▶ [Requirement] From the records below, please repeat exactly the line that has "(130, 573) = (223, 161): purple", the line that has "(527, 186) = (343, 485): brown", and every line between them, and nothing else.
+++ Given entries
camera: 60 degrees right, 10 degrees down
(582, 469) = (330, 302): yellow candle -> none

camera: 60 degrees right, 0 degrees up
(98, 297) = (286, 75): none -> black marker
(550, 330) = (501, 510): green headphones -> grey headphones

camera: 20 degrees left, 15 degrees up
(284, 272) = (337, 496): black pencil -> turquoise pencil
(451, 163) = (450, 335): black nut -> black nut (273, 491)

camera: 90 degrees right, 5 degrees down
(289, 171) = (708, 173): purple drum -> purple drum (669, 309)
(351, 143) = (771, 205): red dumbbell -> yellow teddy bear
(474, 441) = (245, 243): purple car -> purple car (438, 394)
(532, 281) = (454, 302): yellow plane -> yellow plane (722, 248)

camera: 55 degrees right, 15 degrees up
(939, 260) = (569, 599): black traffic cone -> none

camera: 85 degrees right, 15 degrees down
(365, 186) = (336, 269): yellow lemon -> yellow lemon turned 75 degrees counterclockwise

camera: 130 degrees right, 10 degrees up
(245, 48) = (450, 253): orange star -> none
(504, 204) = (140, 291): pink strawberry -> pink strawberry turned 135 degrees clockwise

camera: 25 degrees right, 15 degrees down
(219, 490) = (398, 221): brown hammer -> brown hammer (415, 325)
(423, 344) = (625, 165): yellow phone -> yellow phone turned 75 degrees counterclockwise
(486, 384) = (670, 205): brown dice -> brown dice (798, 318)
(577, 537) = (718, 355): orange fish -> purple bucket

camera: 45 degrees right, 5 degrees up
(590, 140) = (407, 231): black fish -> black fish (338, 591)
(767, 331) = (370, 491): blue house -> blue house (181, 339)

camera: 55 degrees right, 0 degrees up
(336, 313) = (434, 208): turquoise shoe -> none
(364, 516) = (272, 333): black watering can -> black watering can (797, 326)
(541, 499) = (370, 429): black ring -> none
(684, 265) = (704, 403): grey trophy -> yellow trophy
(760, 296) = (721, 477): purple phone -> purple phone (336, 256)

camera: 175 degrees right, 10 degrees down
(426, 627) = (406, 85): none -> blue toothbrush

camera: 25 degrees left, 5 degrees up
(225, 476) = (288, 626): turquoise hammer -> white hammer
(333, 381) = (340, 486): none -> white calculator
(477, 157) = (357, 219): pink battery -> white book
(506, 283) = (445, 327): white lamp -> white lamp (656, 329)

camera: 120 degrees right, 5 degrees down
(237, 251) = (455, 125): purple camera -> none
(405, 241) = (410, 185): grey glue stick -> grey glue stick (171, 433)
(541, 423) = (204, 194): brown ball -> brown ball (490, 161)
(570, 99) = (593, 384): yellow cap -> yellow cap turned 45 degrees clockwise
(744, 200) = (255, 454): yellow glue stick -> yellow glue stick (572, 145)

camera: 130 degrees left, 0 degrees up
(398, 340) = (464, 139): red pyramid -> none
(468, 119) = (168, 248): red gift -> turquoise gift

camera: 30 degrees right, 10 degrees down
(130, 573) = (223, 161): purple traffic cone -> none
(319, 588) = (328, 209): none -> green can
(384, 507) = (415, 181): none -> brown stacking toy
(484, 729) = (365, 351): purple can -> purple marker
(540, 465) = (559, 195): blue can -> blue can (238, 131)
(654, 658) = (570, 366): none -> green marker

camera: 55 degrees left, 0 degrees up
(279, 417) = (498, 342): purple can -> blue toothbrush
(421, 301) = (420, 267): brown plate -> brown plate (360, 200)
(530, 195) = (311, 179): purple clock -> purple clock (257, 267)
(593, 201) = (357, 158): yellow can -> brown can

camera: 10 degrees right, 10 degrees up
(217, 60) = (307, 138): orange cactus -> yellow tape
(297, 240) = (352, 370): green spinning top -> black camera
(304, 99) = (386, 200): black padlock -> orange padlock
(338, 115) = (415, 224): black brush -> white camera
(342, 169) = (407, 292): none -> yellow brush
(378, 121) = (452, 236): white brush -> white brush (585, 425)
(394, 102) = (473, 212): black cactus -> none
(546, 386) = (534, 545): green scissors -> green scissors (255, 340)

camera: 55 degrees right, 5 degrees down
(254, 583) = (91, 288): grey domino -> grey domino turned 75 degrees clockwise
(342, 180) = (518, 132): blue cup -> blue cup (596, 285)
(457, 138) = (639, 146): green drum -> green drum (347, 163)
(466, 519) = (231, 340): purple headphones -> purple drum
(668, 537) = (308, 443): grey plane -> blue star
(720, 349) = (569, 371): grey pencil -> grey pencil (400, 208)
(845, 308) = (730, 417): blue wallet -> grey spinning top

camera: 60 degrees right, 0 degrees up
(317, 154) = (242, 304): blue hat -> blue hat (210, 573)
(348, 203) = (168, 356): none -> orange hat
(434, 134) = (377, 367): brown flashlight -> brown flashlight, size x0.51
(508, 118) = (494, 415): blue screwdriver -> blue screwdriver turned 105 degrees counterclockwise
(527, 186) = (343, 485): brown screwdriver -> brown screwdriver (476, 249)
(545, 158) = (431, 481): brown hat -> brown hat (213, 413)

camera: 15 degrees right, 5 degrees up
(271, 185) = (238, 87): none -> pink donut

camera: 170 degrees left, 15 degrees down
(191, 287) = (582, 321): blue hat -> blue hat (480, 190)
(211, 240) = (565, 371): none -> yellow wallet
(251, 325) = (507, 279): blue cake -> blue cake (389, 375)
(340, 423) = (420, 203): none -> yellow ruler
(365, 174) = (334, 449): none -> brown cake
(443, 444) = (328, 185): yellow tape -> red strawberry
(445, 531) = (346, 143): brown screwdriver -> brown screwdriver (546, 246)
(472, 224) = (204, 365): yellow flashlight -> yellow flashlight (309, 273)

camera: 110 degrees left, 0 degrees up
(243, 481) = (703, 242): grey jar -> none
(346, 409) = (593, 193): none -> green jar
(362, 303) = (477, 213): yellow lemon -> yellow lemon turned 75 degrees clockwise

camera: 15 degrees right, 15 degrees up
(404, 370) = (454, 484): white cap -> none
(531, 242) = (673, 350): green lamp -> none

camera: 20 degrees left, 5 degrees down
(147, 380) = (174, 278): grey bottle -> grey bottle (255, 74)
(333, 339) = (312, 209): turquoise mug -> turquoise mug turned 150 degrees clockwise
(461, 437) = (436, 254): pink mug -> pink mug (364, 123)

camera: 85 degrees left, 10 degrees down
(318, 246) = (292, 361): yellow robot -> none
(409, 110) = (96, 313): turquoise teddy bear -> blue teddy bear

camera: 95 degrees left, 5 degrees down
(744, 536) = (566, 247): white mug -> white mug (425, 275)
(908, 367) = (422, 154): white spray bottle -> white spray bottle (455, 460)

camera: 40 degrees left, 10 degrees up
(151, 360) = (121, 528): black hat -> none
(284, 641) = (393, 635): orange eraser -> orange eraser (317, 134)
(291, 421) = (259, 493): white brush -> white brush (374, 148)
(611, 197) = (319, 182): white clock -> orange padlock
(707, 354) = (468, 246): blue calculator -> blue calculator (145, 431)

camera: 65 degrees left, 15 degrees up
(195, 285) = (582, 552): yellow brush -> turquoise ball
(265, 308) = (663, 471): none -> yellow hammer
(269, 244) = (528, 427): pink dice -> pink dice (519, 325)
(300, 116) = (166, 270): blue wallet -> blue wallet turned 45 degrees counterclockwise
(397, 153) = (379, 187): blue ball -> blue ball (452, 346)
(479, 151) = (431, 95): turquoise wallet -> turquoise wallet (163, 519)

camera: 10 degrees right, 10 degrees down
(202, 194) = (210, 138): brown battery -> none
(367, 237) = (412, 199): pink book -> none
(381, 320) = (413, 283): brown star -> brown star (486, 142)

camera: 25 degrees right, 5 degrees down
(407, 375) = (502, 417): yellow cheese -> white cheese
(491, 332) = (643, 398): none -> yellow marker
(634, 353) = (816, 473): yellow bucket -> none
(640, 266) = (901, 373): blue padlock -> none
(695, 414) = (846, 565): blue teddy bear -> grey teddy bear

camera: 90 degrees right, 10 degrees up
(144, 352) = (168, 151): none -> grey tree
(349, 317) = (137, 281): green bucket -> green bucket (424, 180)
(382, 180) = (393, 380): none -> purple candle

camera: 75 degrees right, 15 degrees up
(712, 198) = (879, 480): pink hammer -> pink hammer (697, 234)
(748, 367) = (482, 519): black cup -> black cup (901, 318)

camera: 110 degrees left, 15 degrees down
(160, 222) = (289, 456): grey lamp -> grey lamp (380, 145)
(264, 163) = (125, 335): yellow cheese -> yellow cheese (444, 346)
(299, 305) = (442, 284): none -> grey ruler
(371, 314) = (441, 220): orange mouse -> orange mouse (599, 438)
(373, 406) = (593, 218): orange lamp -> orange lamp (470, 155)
++++++
▶ [Answer section]
(130, 573) = (223, 161): purple traffic cone -> none
(319, 588) = (328, 209): none -> green can
(384, 507) = (415, 181): none -> brown stacking toy
(484, 729) = (365, 351): purple can -> purple marker
(540, 465) = (559, 195): blue can -> blue can (238, 131)
(654, 658) = (570, 366): none -> green marker

camera: 55 degrees left, 0 degrees up
(279, 417) = (498, 342): purple can -> blue toothbrush
(421, 301) = (420, 267): brown plate -> brown plate (360, 200)
(530, 195) = (311, 179): purple clock -> purple clock (257, 267)
(593, 201) = (357, 158): yellow can -> brown can

camera: 10 degrees right, 10 degrees up
(217, 60) = (307, 138): orange cactus -> yellow tape
(297, 240) = (352, 370): green spinning top -> black camera
(304, 99) = (386, 200): black padlock -> orange padlock
(338, 115) = (415, 224): black brush -> white camera
(342, 169) = (407, 292): none -> yellow brush
(378, 121) = (452, 236): white brush -> white brush (585, 425)
(394, 102) = (473, 212): black cactus -> none
(546, 386) = (534, 545): green scissors -> green scissors (255, 340)

camera: 55 degrees right, 5 degrees down
(254, 583) = (91, 288): grey domino -> grey domino turned 75 degrees clockwise
(342, 180) = (518, 132): blue cup -> blue cup (596, 285)
(457, 138) = (639, 146): green drum -> green drum (347, 163)
(466, 519) = (231, 340): purple headphones -> purple drum
(668, 537) = (308, 443): grey plane -> blue star
(720, 349) = (569, 371): grey pencil -> grey pencil (400, 208)
(845, 308) = (730, 417): blue wallet -> grey spinning top

camera: 60 degrees right, 0 degrees up
(317, 154) = (242, 304): blue hat -> blue hat (210, 573)
(348, 203) = (168, 356): none -> orange hat
(434, 134) = (377, 367): brown flashlight -> brown flashlight, size x0.51
(508, 118) = (494, 415): blue screwdriver -> blue screwdriver turned 105 degrees counterclockwise
(527, 186) = (343, 485): brown screwdriver -> brown screwdriver (476, 249)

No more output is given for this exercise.